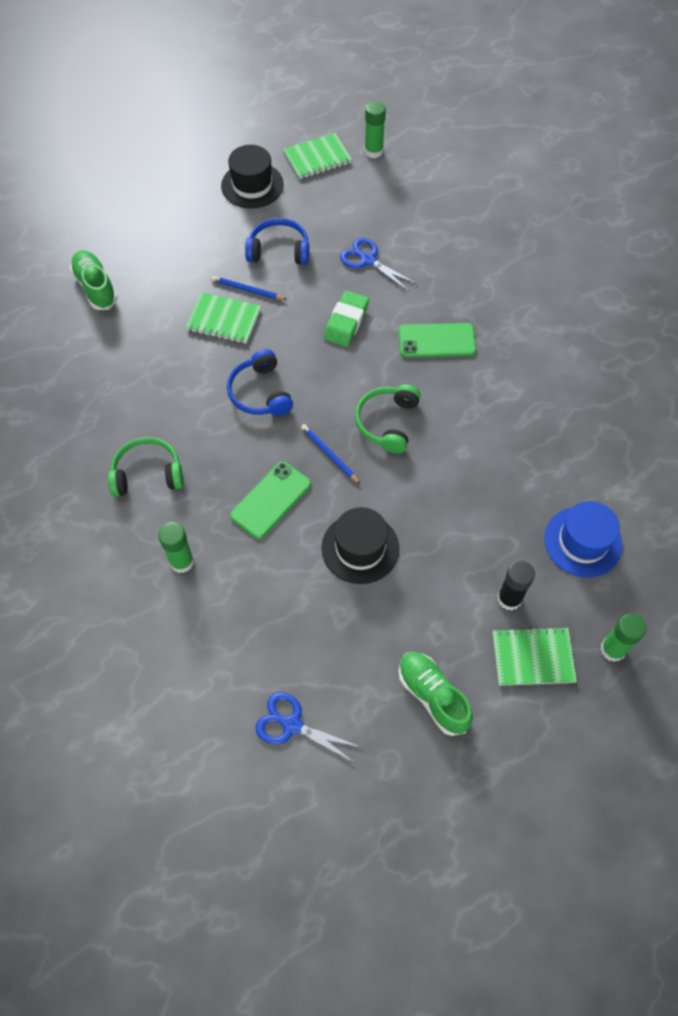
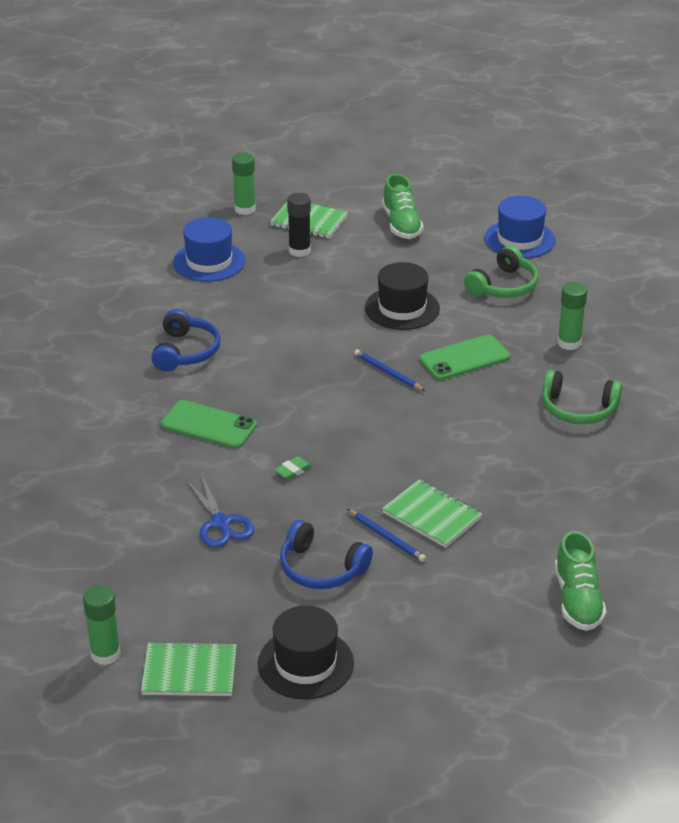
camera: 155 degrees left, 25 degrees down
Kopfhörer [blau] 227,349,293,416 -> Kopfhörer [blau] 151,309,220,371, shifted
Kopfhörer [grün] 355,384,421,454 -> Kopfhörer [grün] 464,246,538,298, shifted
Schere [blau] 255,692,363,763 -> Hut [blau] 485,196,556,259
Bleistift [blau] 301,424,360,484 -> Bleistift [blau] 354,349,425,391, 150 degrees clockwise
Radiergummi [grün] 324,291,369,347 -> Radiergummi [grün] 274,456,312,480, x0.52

****************************************

-- GOAL OF THE EXERCISE --
Going through the material, find each line with the string "shifted". Then state only how many there are.

-- OUTPUT OF THE EXERCISE --
2